- [Written problem]: Rewrite the lines below, swapping "centreline" for "center line" wherever it appears and keeping everything else the same.

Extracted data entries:
┌──

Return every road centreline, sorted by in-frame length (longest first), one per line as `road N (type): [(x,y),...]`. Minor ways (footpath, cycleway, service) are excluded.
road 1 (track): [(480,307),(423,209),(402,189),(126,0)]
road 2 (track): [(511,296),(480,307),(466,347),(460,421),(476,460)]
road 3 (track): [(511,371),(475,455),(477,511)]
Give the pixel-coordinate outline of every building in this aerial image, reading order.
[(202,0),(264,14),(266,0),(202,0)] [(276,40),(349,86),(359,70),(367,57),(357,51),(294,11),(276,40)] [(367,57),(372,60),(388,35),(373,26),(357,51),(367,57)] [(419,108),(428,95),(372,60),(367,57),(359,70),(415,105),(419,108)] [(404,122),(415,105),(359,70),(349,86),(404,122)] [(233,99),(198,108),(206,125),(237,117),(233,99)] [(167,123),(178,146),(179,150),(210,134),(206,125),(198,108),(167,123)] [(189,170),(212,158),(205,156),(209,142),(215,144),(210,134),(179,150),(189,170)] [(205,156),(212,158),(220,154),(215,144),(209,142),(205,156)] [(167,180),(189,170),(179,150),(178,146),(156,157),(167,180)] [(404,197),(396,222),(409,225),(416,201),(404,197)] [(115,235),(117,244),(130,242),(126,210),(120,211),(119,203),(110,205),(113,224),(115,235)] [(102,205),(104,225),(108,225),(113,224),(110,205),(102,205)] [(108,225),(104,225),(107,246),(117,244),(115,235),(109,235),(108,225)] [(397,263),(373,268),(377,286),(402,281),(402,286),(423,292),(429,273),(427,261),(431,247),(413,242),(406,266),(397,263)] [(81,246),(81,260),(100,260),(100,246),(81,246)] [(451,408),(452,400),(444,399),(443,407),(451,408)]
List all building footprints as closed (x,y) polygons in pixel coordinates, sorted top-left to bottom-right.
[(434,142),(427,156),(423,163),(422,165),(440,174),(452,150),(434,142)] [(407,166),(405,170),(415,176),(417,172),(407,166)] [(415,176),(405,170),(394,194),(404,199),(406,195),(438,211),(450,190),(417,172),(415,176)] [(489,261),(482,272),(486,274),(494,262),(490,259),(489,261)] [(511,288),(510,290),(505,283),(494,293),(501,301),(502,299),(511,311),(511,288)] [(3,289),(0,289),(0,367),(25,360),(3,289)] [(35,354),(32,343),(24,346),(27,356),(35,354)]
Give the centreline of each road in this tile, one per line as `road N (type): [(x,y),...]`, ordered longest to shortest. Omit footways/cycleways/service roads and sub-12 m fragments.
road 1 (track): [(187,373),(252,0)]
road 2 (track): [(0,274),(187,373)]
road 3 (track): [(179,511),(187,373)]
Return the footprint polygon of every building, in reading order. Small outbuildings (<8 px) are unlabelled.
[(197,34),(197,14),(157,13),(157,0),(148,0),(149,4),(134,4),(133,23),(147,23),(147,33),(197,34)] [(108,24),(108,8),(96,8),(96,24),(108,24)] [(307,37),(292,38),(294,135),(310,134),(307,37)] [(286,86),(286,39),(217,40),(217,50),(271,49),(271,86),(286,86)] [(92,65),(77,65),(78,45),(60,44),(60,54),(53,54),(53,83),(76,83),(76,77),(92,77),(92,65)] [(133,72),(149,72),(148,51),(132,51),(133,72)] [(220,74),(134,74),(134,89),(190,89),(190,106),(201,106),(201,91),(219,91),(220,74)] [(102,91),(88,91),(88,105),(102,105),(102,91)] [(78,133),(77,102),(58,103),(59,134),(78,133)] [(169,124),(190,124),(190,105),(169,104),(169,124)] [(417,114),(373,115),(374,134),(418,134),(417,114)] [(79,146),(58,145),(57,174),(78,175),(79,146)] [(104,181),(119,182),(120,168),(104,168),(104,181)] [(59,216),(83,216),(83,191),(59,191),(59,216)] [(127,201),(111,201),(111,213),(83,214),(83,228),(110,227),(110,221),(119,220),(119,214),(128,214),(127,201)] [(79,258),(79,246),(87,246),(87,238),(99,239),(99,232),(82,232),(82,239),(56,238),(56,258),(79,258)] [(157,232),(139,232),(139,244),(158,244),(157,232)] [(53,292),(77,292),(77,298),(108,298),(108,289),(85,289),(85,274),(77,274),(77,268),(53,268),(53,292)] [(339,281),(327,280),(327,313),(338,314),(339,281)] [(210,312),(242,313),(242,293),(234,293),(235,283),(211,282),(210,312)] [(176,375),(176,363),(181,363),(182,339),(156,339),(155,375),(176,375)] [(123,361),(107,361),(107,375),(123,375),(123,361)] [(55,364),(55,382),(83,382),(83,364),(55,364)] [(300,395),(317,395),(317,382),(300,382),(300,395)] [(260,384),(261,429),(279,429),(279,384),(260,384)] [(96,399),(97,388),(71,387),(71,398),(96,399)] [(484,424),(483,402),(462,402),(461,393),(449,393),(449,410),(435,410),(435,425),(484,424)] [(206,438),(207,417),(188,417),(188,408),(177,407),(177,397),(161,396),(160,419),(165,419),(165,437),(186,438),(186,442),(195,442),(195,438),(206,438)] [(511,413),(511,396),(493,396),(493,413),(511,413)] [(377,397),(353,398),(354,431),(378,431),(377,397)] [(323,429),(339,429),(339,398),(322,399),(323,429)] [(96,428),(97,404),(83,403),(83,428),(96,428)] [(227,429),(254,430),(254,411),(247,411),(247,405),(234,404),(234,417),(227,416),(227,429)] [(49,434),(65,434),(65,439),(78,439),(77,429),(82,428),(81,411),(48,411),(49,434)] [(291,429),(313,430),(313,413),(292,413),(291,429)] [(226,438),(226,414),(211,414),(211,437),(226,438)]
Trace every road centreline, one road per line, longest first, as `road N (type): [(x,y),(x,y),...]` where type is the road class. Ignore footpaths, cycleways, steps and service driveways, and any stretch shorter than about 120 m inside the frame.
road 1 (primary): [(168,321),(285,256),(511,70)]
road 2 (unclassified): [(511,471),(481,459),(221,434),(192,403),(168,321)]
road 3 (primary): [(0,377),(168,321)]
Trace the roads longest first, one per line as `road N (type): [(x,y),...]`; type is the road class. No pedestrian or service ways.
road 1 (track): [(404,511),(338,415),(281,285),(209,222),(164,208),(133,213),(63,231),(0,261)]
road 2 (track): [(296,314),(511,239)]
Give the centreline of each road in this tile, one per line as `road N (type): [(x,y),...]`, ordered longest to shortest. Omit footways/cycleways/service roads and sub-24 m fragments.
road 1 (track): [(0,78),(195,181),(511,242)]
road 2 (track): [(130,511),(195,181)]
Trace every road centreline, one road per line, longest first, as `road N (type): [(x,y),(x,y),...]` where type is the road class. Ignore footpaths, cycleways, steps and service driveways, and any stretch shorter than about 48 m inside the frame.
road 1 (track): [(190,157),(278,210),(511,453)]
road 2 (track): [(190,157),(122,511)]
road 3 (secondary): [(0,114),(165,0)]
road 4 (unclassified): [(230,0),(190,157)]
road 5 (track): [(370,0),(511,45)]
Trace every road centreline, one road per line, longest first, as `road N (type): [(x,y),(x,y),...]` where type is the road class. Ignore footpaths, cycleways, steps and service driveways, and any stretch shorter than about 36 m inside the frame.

└──

- [Response to the exercise]:
Return every road center line, sorted by in-frame length (longest first), one per line as `road N (type): [(x,y),...]`. Minor ways (footpath, cycleway, service) are excluded.
road 1 (track): [(480,307),(423,209),(402,189),(126,0)]
road 2 (track): [(511,296),(480,307),(466,347),(460,421),(476,460)]
road 3 (track): [(511,371),(475,455),(477,511)]
Give the pixel-coordinate outline of every building in this aerial image, reading order.
[(202,0),(264,14),(266,0),(202,0)] [(276,40),(349,86),(359,70),(367,57),(357,51),(294,11),(276,40)] [(367,57),(372,60),(388,35),(373,26),(357,51),(367,57)] [(419,108),(428,95),(372,60),(367,57),(359,70),(415,105),(419,108)] [(404,122),(415,105),(359,70),(349,86),(404,122)] [(233,99),(198,108),(206,125),(237,117),(233,99)] [(167,123),(178,146),(179,150),(210,134),(206,125),(198,108),(167,123)] [(189,170),(212,158),(205,156),(209,142),(215,144),(210,134),(179,150),(189,170)] [(205,156),(212,158),(220,154),(215,144),(209,142),(205,156)] [(167,180),(189,170),(179,150),(178,146),(156,157),(167,180)] [(404,197),(396,222),(409,225),(416,201),(404,197)] [(115,235),(117,244),(130,242),(126,210),(120,211),(119,203),(110,205),(113,224),(115,235)] [(102,205),(104,225),(108,225),(113,224),(110,205),(102,205)] [(108,225),(104,225),(107,246),(117,244),(115,235),(109,235),(108,225)] [(397,263),(373,268),(377,286),(402,281),(402,286),(423,292),(429,273),(427,261),(431,247),(413,242),(406,266),(397,263)] [(81,246),(81,260),(100,260),(100,246),(81,246)] [(451,408),(452,400),(444,399),(443,407),(451,408)]
List all building footprints as closed (x,y) polygons in pixel coordinates, sorted top-left to bottom-right.
[(434,142),(427,156),(423,163),(422,165),(440,174),(452,150),(434,142)] [(407,166),(405,170),(415,176),(417,172),(407,166)] [(415,176),(405,170),(394,194),(404,199),(406,195),(438,211),(450,190),(417,172),(415,176)] [(489,261),(482,272),(486,274),(494,262),(490,259),(489,261)] [(511,288),(510,290),(505,283),(494,293),(501,301),(502,299),(511,311),(511,288)] [(3,289),(0,289),(0,367),(25,360),(3,289)] [(35,354),(32,343),(24,346),(27,356),(35,354)]
Give the center line of each road in this tile, one per line as `road N (type): [(x,y),...]`, ordered longest to shortest. Omit footways/cycleways/service roads and sub-12 m fragments.
road 1 (track): [(187,373),(252,0)]
road 2 (track): [(0,274),(187,373)]
road 3 (track): [(179,511),(187,373)]
Return the footprint polygon of every building, in reading order. Small outbuildings (<8 px) are unlabelled.
[(197,34),(197,14),(157,13),(157,0),(148,0),(149,4),(134,4),(133,23),(147,23),(147,33),(197,34)] [(108,24),(108,8),(96,8),(96,24),(108,24)] [(307,37),(292,38),(294,135),(310,134),(307,37)] [(286,86),(286,39),(217,40),(217,50),(271,49),(271,86),(286,86)] [(92,65),(77,65),(78,45),(60,44),(60,54),(53,54),(53,83),(76,83),(76,77),(92,77),(92,65)] [(133,72),(149,72),(148,51),(132,51),(133,72)] [(220,74),(134,74),(134,89),(190,89),(190,106),(201,106),(201,91),(219,91),(220,74)] [(102,91),(88,91),(88,105),(102,105),(102,91)] [(78,133),(77,102),(58,103),(59,134),(78,133)] [(169,124),(190,124),(190,105),(169,104),(169,124)] [(417,114),(373,115),(374,134),(418,134),(417,114)] [(79,146),(58,145),(57,174),(78,175),(79,146)] [(104,181),(119,182),(120,168),(104,168),(104,181)] [(59,216),(83,216),(83,191),(59,191),(59,216)] [(127,201),(111,201),(111,213),(83,214),(83,228),(110,227),(110,221),(119,220),(119,214),(128,214),(127,201)] [(79,258),(79,246),(87,246),(87,238),(99,239),(99,232),(82,232),(82,239),(56,238),(56,258),(79,258)] [(157,232),(139,232),(139,244),(158,244),(157,232)] [(53,292),(77,292),(77,298),(108,298),(108,289),(85,289),(85,274),(77,274),(77,268),(53,268),(53,292)] [(339,281),(327,280),(327,313),(338,314),(339,281)] [(210,312),(242,313),(242,293),(234,293),(235,283),(211,282),(210,312)] [(176,375),(176,363),(181,363),(182,339),(156,339),(155,375),(176,375)] [(123,361),(107,361),(107,375),(123,375),(123,361)] [(55,364),(55,382),(83,382),(83,364),(55,364)] [(300,395),(317,395),(317,382),(300,382),(300,395)] [(260,384),(261,429),(279,429),(279,384),(260,384)] [(96,399),(97,388),(71,387),(71,398),(96,399)] [(484,424),(483,402),(462,402),(461,393),(449,393),(449,410),(435,410),(435,425),(484,424)] [(206,438),(207,417),(188,417),(188,408),(177,407),(177,397),(161,396),(160,419),(165,419),(165,437),(186,438),(186,442),(195,442),(195,438),(206,438)] [(511,413),(511,396),(493,396),(493,413),(511,413)] [(377,397),(353,398),(354,431),(378,431),(377,397)] [(323,429),(339,429),(339,398),(322,399),(323,429)] [(96,428),(97,404),(83,403),(83,428),(96,428)] [(227,429),(254,430),(254,411),(247,411),(247,405),(234,404),(234,417),(227,416),(227,429)] [(49,434),(65,434),(65,439),(78,439),(77,429),(82,428),(81,411),(48,411),(49,434)] [(291,429),(313,430),(313,413),(292,413),(291,429)] [(226,438),(226,414),(211,414),(211,437),(226,438)]
Trace every road center line, one road per line, longest first, as `road N (type): [(x,y),(x,y),...]` where type is the road class. Ignore footpaths, cycleways, steps and service driveways, and any stretch shorter than about 120 m inside the frame.
road 1 (primary): [(168,321),(285,256),(511,70)]
road 2 (unclassified): [(511,471),(481,459),(221,434),(192,403),(168,321)]
road 3 (primary): [(0,377),(168,321)]
Trace the roads longest first, one per line as `road N (type): [(x,y),...]`; type is the road class. No pedestrian or service ways.
road 1 (track): [(404,511),(338,415),(281,285),(209,222),(164,208),(133,213),(63,231),(0,261)]
road 2 (track): [(296,314),(511,239)]
Give the center line of each road in this tile, one per line as `road N (type): [(x,y),...]`, ordered longest to shortest. Omit footways/cycleways/service roads and sub-24 m fragments.
road 1 (track): [(0,78),(195,181),(511,242)]
road 2 (track): [(130,511),(195,181)]
Trace every road center line, one road per line, longest first, as `road N (type): [(x,y),(x,y),...]` where type is the road class. Ignore footpaths, cycleways, steps and service driveways, and any stretch shorter than about 48 m inside the frame.
road 1 (track): [(190,157),(278,210),(511,453)]
road 2 (track): [(190,157),(122,511)]
road 3 (secondary): [(0,114),(165,0)]
road 4 (unclassified): [(230,0),(190,157)]
road 5 (track): [(370,0),(511,45)]
Trace every road center line, one road per line, longest first, as `road N (type): [(x,y),(x,y),...]` where type is the road class. Ignore footpaths, cycleways, steps and service driveways, and any stretch shorter than about 36 m inside the frame.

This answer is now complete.